Task description: This exercise asks for an exact copy of every entry below, with pictures omitted.

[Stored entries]
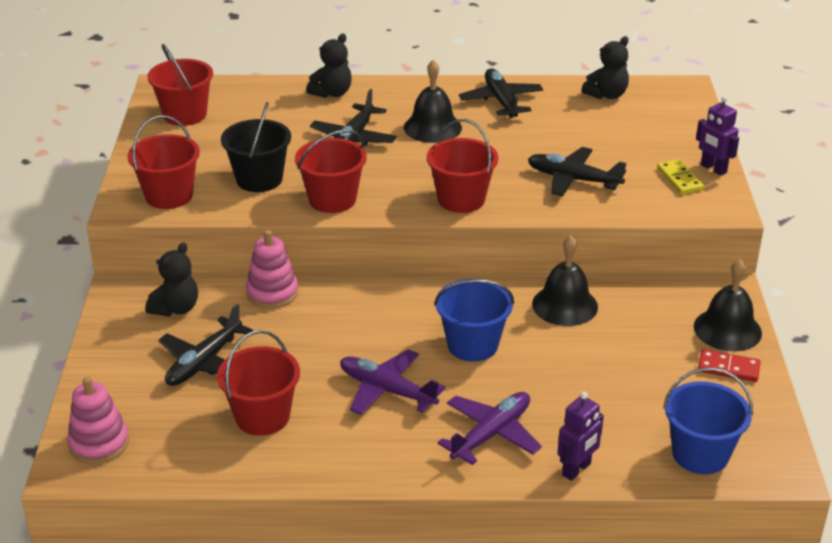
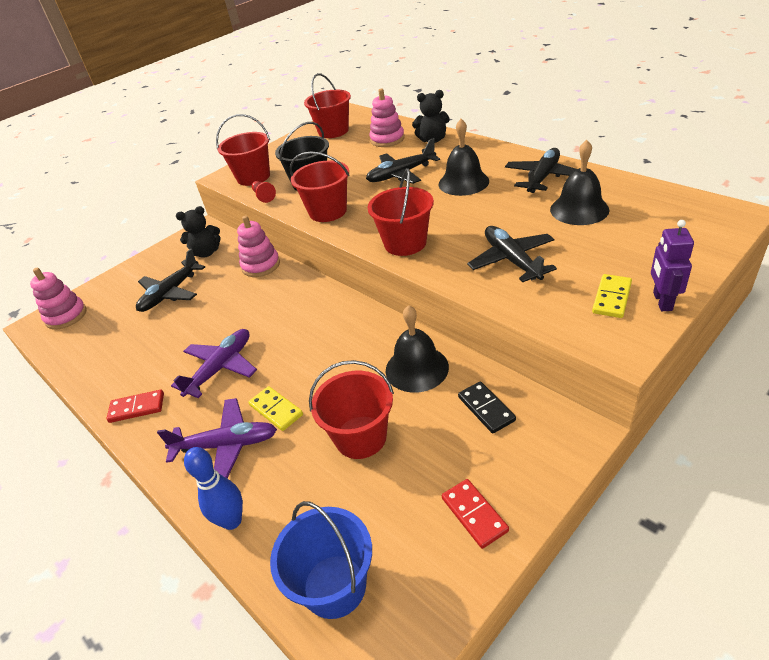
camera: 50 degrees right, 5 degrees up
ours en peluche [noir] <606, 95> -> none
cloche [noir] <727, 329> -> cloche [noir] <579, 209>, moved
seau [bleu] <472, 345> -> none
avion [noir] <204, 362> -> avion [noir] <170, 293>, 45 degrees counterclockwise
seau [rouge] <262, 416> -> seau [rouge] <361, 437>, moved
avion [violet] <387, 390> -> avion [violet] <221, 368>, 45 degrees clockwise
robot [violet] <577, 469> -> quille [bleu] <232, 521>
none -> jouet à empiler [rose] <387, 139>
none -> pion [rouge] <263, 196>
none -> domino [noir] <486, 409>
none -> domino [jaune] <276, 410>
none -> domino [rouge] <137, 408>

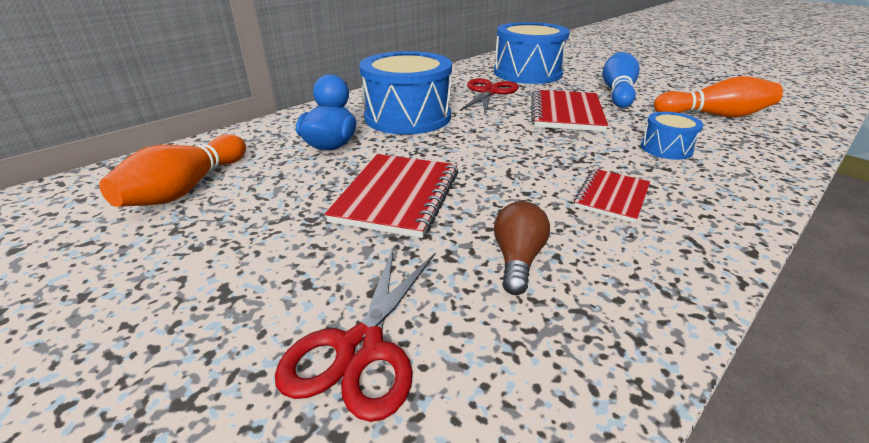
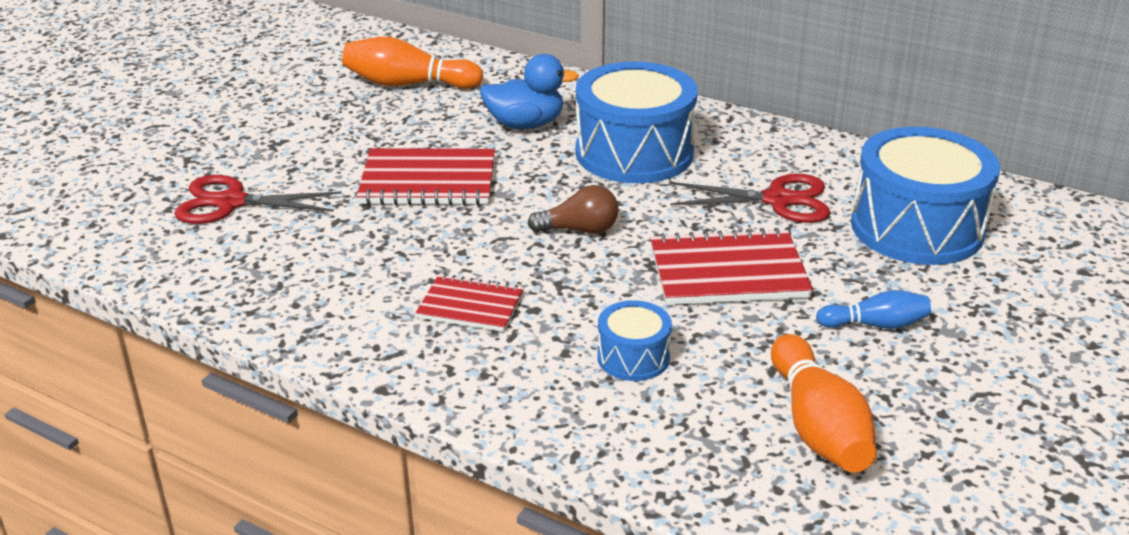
camera: 75 degrees right, 0 degrees up
quille [bleu] <617, 92> -> quille [bleu] <875, 324>, x0.59
ampoule [marron] <517, 259> -> ampoule [marron] <580, 230>, moved

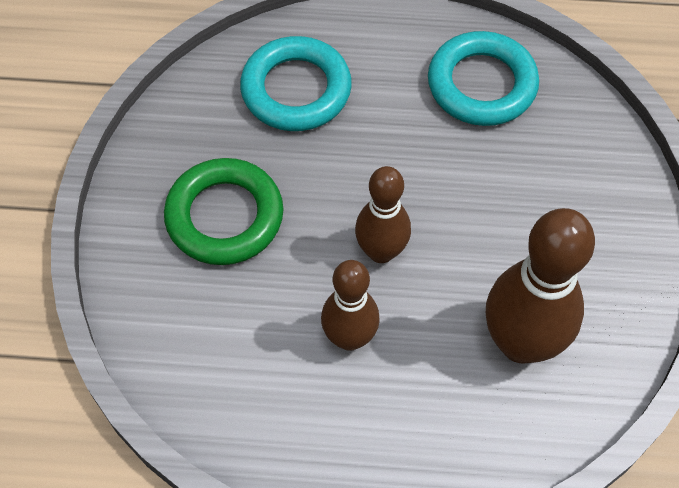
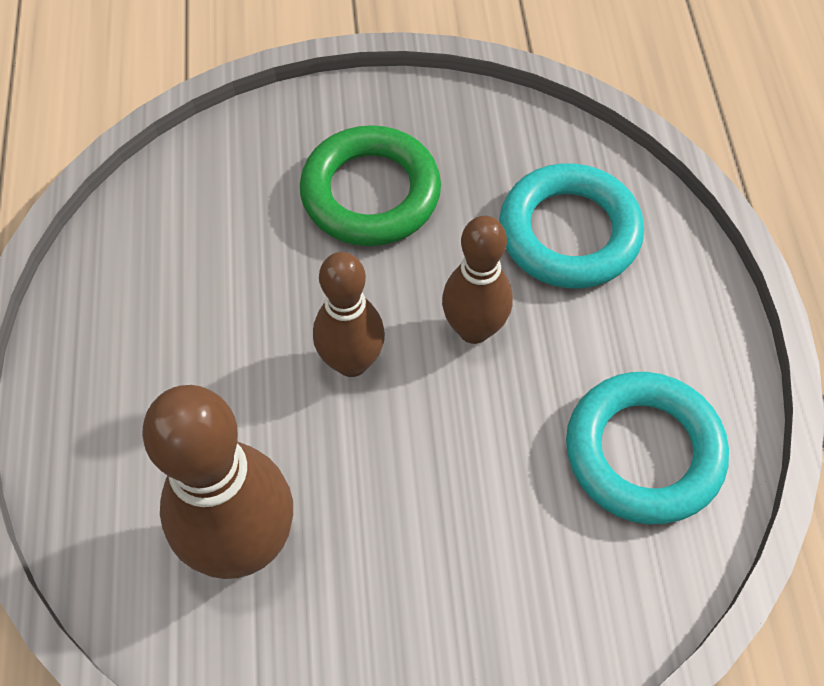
camera: 80 degrees right, 0 degrees up
quille [marron] <349, 337> -> quille [marron] <474, 329>, moved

Exercise response:
camera: 50 degrees right, 5 degrees up
ours en peluche [noir] <606, 95> -> none
cloche [noir] <727, 329> -> cloche [noir] <579, 209>, moved
seau [bleu] <472, 345> -> none
avion [noir] <204, 362> -> avion [noir] <170, 293>, 45 degrees counterclockwise
seau [rouge] <262, 416> -> seau [rouge] <361, 437>, moved
avion [violet] <387, 390> -> avion [violet] <221, 368>, 45 degrees clockwise
robot [violet] <577, 469> -> quille [bleu] <232, 521>
none -> jouet à empiler [rose] <387, 139>
none -> pion [rouge] <263, 196>
none -> domino [noir] <486, 409>
none -> domino [jaune] <276, 410>
none -> domino [rouge] <137, 408>

camera: 75 degrees right, 0 degrees up
quille [bleu] <617, 92> -> quille [bleu] <875, 324>, x0.59
ampoule [marron] <517, 259> -> ampoule [marron] <580, 230>, moved

camera: 80 degrees right, 0 degrees up
quille [marron] <349, 337> -> quille [marron] <474, 329>, moved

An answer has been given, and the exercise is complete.